• [WORK REQUIRED]: Look through the data below and return each line where "none" appears.

:: PROVIDED RECORDS

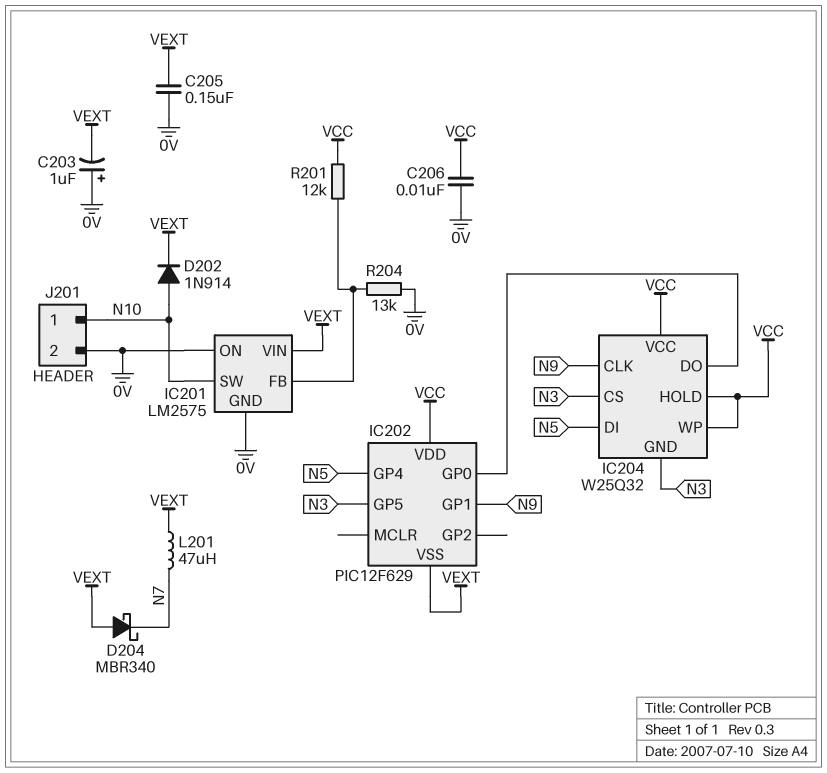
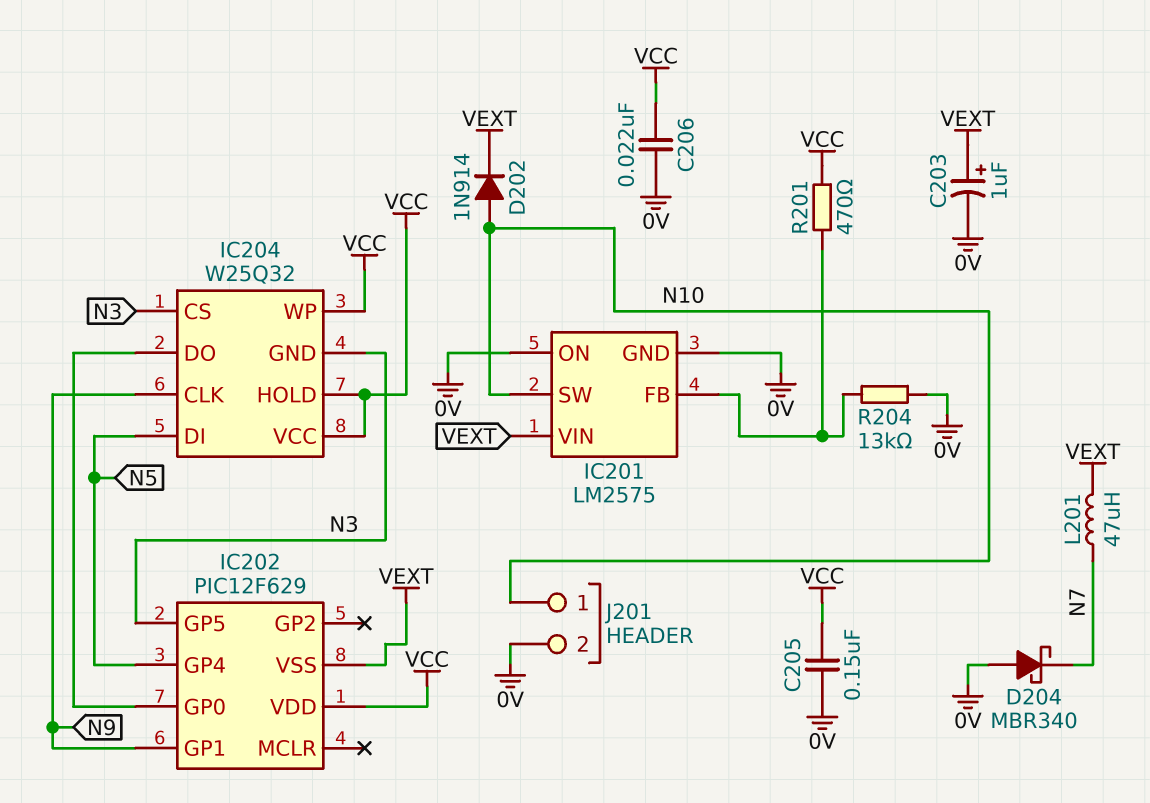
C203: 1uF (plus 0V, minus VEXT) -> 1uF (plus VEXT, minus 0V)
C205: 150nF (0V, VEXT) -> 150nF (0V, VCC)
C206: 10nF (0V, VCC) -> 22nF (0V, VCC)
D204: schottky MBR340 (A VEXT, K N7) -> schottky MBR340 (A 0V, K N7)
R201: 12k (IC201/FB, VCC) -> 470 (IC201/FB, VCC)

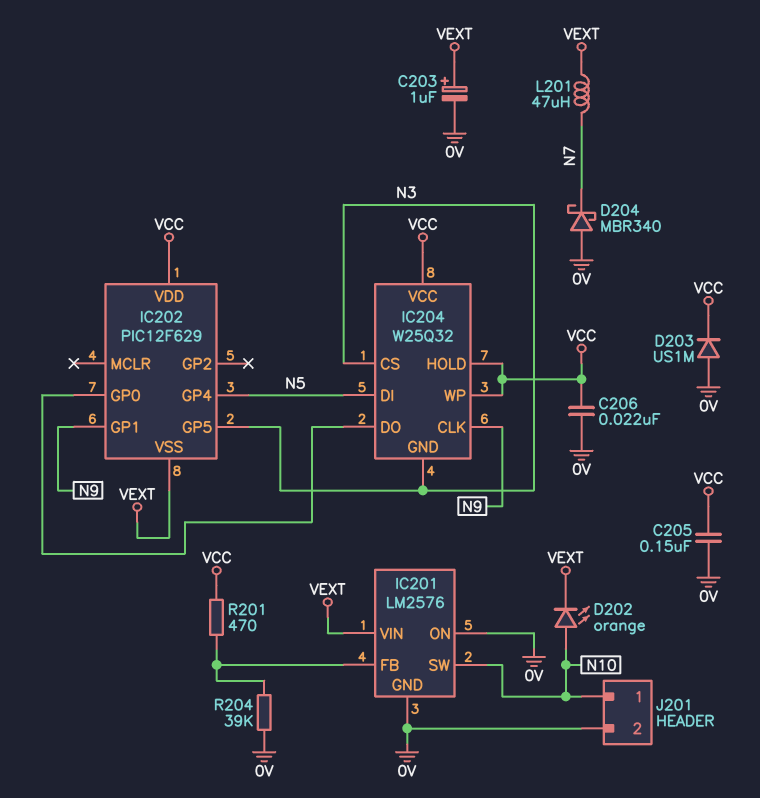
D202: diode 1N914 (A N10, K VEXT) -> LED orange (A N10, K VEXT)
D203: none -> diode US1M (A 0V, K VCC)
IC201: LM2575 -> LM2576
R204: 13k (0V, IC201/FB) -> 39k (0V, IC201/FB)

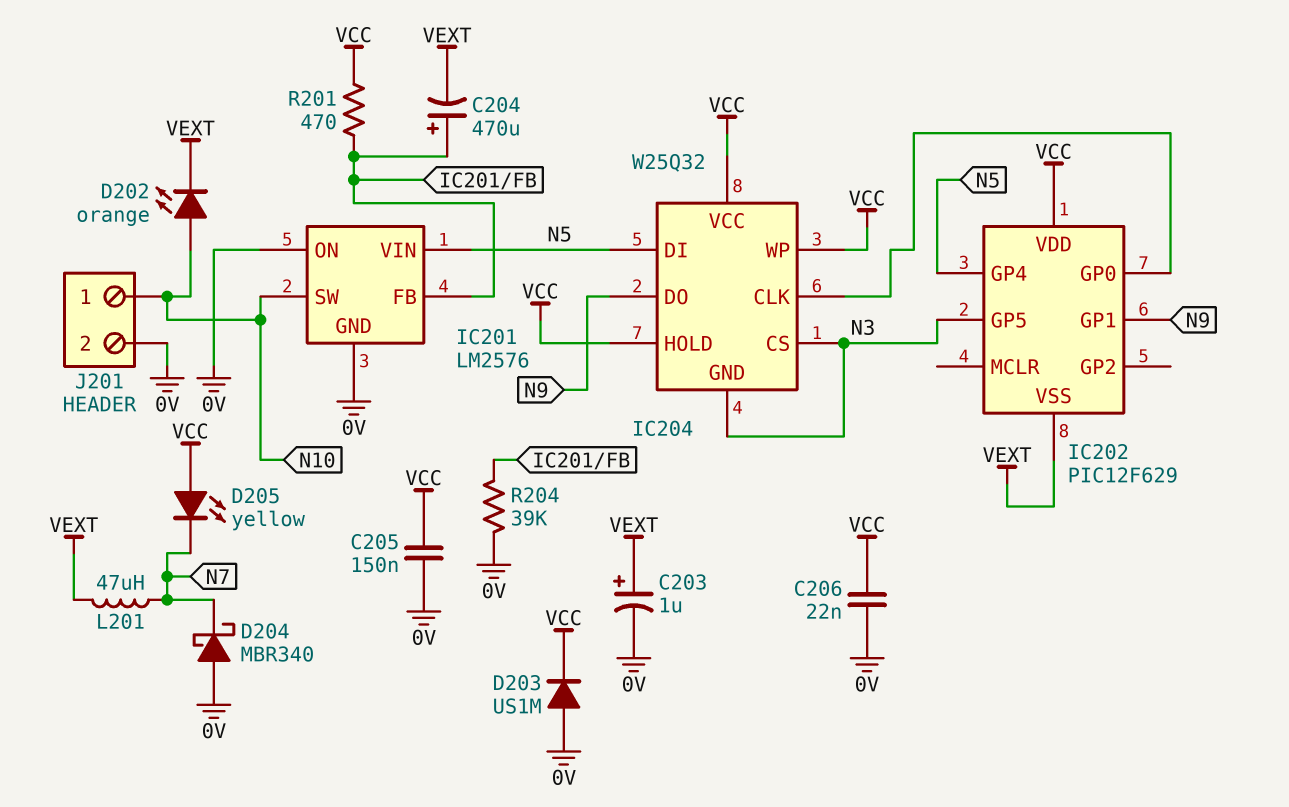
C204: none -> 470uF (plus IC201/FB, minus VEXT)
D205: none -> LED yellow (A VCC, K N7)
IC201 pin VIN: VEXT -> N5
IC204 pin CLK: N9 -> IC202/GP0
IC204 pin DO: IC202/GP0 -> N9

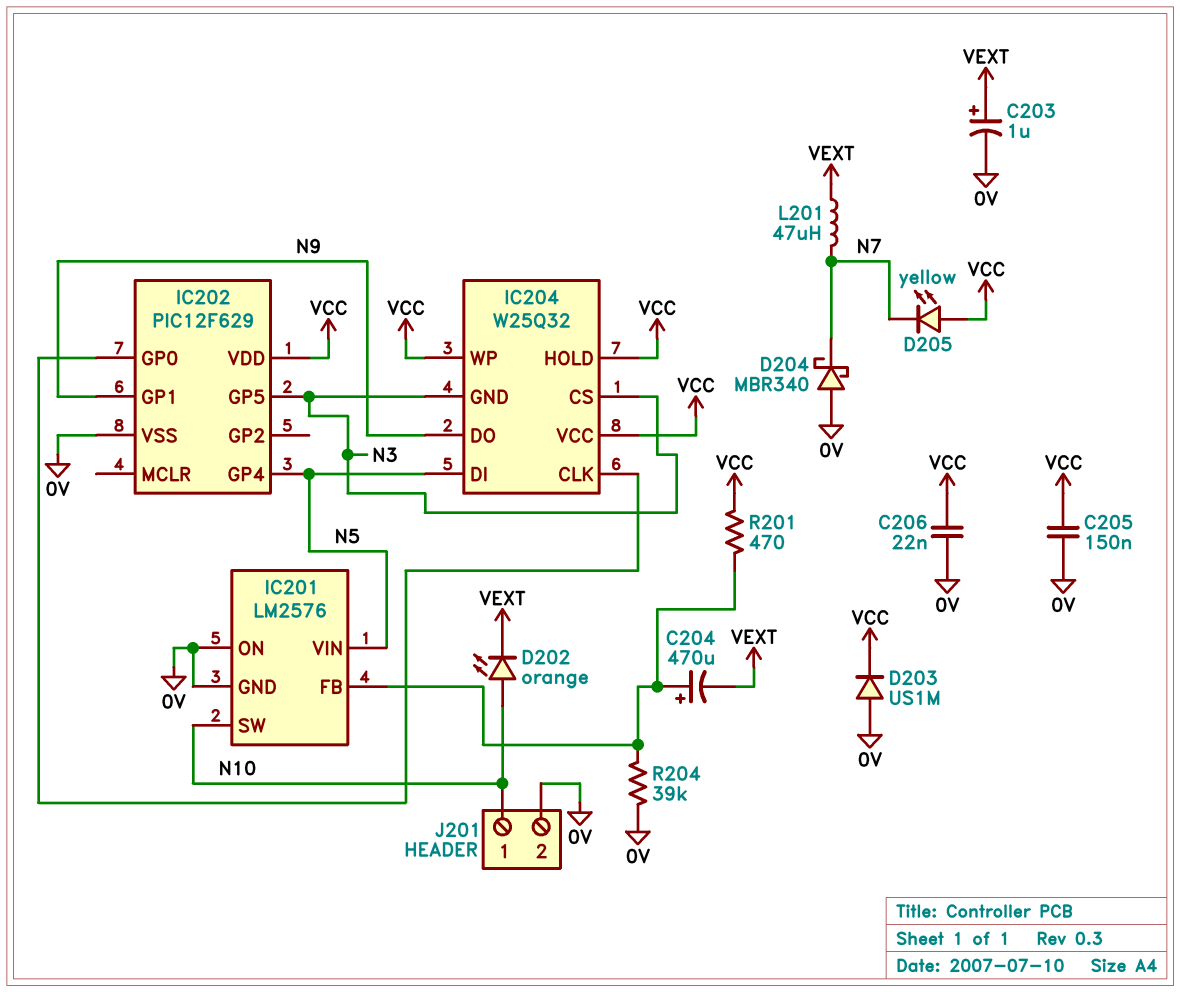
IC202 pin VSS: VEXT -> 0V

::::

• [WRITTEN SOLUTION]:
D203: none -> diode US1M (A 0V, K VCC)
C204: none -> 470uF (plus IC201/FB, minus VEXT)
D205: none -> LED yellow (A VCC, K N7)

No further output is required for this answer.